Please return every line in the following data that includes the string "image".

**Excerpted data**
···

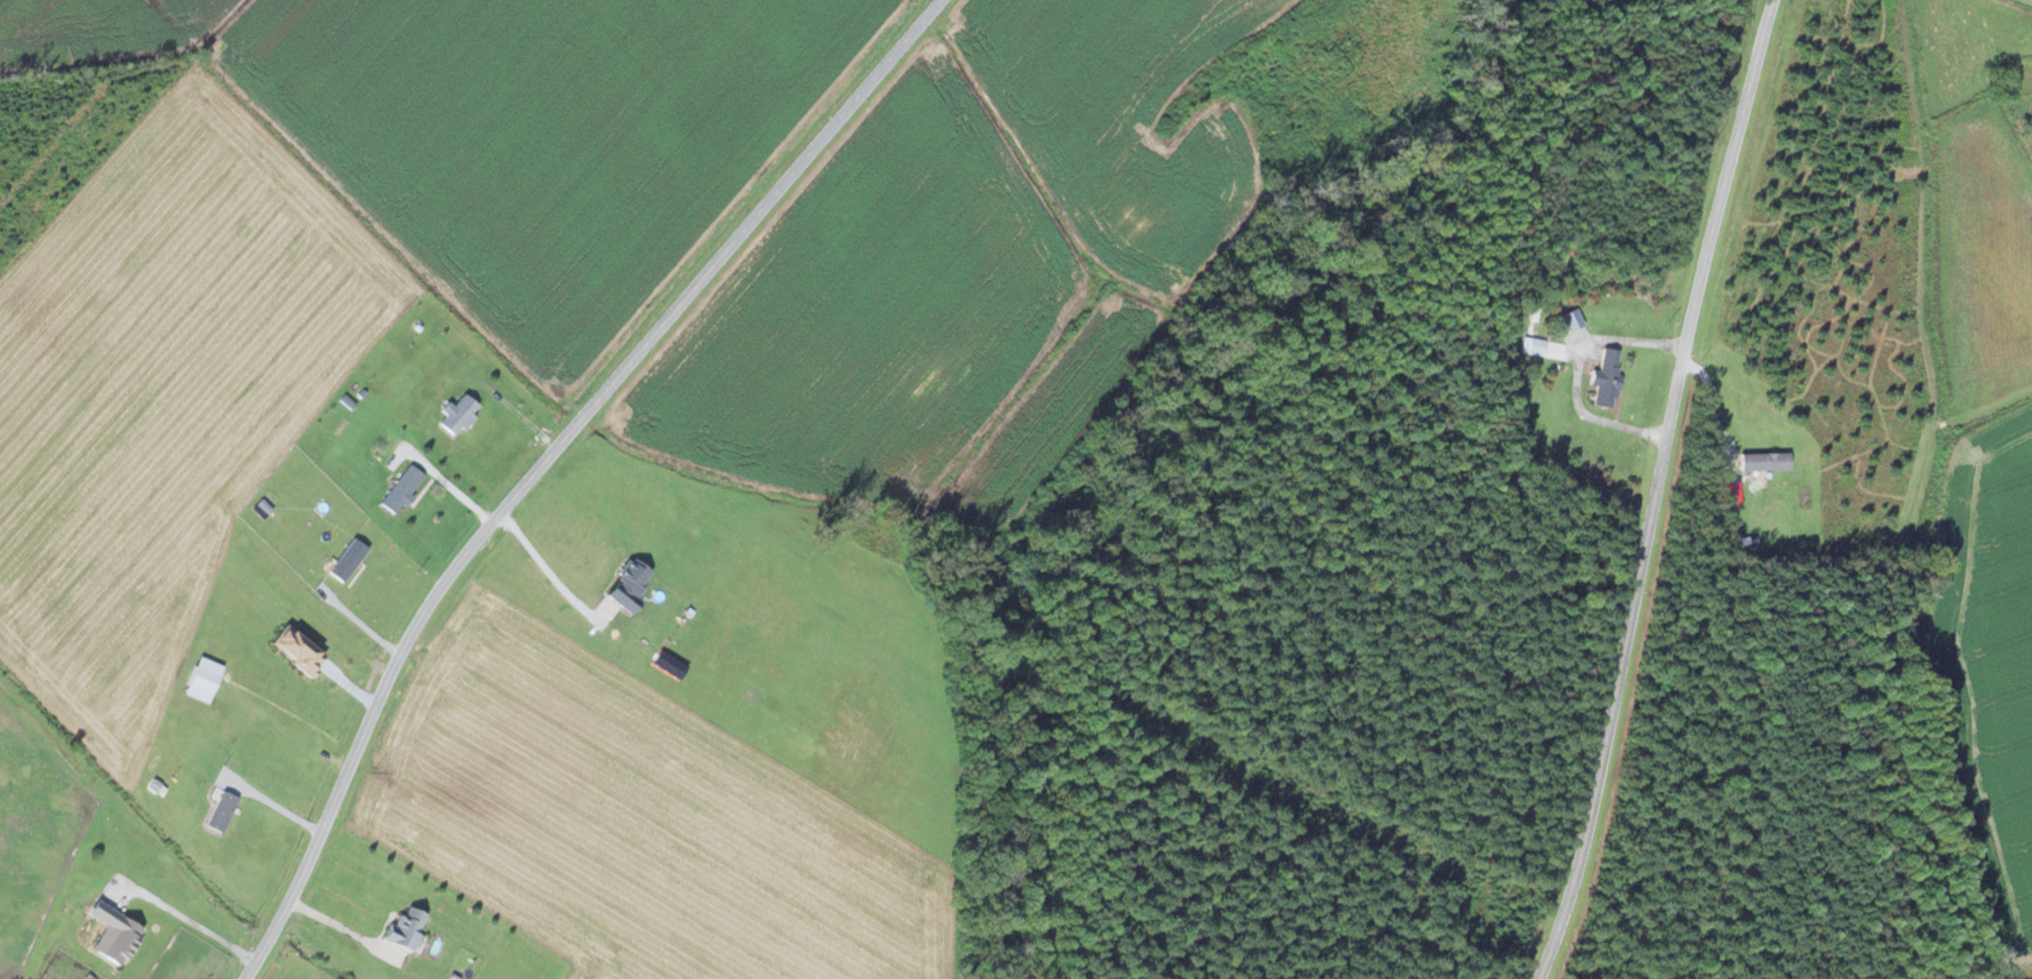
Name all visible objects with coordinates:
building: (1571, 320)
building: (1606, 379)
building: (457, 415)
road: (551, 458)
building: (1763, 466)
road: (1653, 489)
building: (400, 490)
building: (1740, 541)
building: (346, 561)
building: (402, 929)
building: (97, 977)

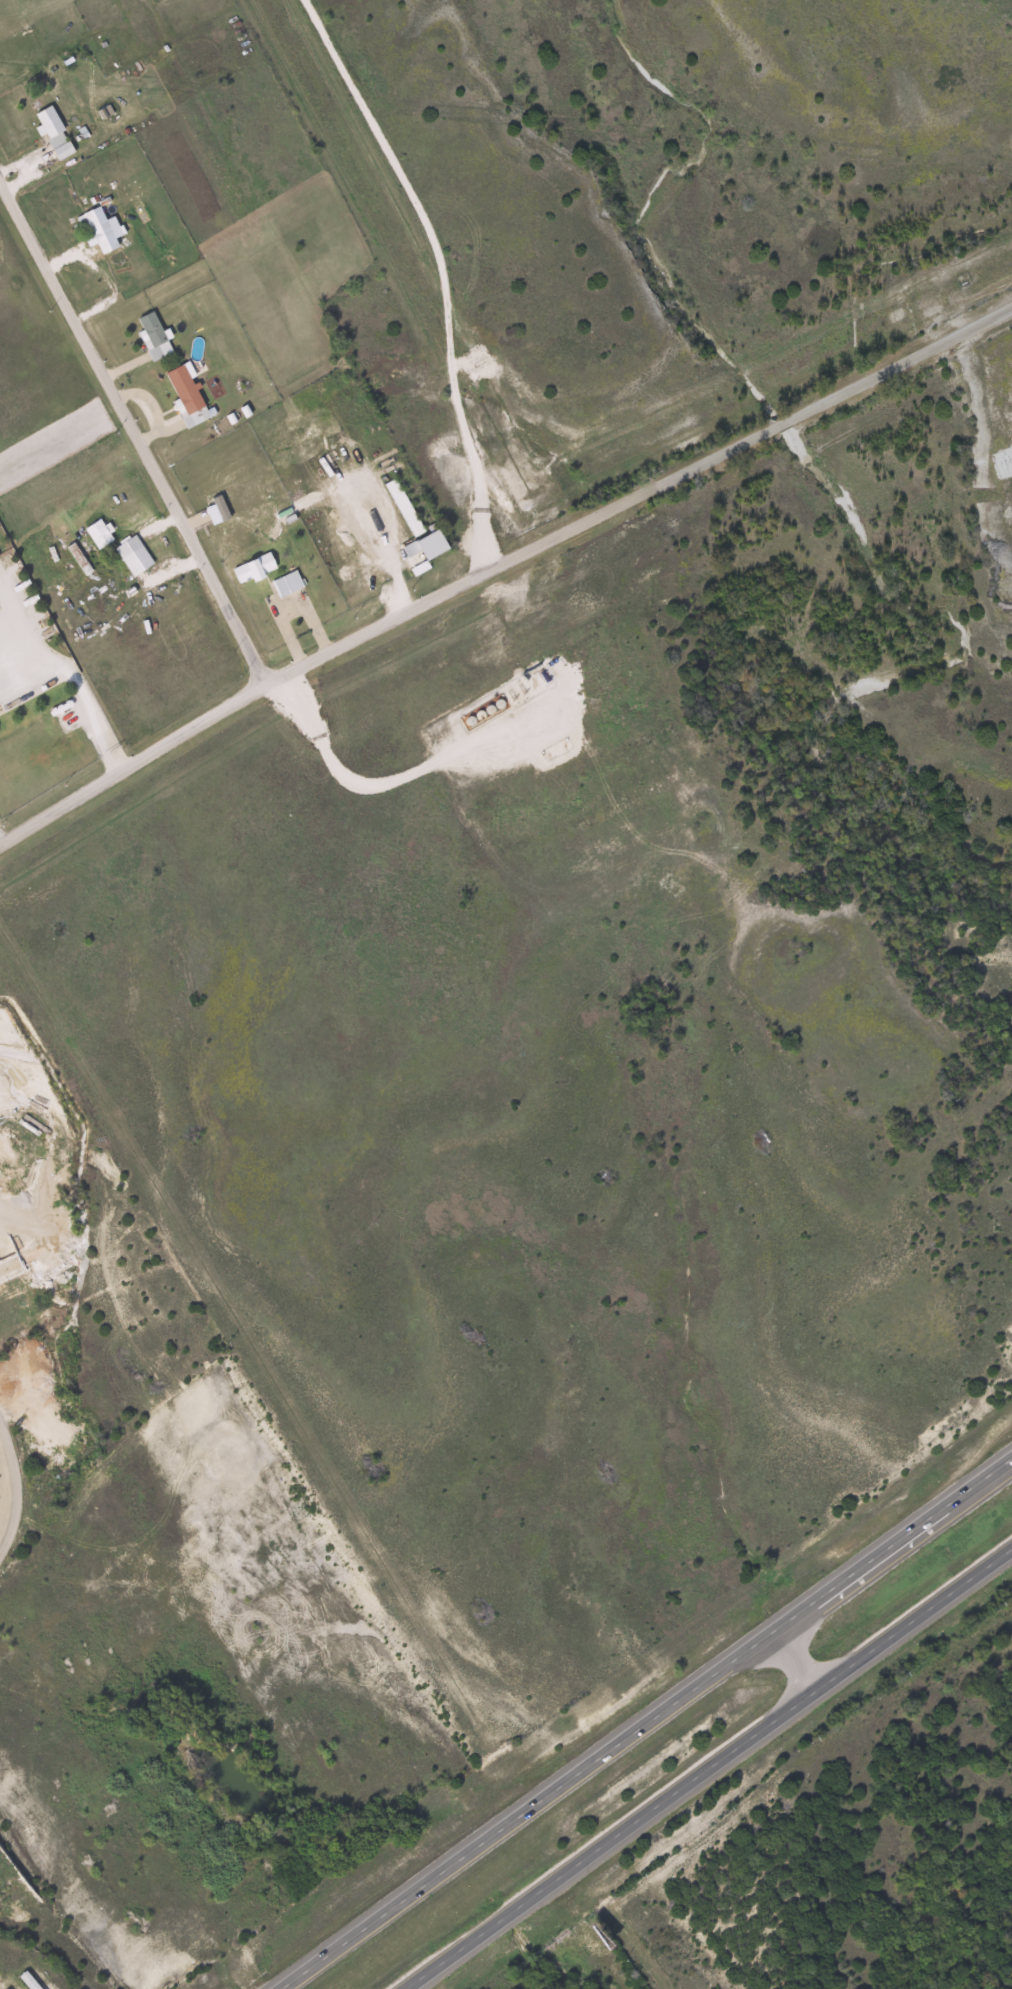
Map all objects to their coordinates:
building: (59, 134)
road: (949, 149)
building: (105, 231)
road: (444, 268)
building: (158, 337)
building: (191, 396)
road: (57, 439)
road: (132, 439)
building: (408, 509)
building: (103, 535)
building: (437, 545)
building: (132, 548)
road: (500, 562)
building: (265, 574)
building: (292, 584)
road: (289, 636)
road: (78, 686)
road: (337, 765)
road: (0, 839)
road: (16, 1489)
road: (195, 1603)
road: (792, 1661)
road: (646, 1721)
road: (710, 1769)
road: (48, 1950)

···

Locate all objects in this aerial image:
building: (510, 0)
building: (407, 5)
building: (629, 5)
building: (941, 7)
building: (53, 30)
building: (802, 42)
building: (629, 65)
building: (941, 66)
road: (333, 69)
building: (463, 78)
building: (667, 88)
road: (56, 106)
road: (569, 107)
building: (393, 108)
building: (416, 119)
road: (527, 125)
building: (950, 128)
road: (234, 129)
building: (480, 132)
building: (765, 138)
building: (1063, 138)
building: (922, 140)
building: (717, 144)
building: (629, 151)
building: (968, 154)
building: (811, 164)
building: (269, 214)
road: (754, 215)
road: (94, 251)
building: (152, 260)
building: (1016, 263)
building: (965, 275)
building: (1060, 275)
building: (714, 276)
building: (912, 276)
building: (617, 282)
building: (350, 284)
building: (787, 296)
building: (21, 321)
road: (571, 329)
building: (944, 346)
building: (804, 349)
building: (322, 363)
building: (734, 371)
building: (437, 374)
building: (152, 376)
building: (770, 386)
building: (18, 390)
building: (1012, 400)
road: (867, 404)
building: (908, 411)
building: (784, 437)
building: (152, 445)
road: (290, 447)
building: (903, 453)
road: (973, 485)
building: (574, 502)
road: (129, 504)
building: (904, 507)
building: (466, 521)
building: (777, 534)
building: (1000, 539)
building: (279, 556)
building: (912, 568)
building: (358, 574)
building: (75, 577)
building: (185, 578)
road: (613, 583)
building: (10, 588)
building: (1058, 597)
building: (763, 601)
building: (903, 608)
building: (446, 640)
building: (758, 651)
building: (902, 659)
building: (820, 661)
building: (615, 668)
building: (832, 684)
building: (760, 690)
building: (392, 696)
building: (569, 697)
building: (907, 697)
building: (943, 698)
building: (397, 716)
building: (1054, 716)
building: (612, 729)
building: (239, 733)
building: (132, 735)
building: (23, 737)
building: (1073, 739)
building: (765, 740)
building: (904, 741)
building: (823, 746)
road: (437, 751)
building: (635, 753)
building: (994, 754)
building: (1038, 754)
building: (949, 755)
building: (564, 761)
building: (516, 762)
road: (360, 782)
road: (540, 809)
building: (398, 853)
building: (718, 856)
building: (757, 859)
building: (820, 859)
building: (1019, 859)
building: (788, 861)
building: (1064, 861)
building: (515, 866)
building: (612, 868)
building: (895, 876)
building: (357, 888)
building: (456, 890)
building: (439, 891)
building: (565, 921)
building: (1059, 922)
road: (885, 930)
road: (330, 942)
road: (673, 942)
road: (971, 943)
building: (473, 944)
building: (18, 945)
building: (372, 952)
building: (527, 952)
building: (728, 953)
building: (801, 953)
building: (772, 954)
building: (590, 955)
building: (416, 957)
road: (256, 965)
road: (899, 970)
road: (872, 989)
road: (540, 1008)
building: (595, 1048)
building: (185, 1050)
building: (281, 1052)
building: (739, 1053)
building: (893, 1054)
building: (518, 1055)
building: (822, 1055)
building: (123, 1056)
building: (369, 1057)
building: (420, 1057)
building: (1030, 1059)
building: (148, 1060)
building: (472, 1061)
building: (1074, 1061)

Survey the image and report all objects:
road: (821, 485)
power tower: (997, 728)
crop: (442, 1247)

···

**Task response**
Locate all objects in this aerial image:
Survey the image and report all objects:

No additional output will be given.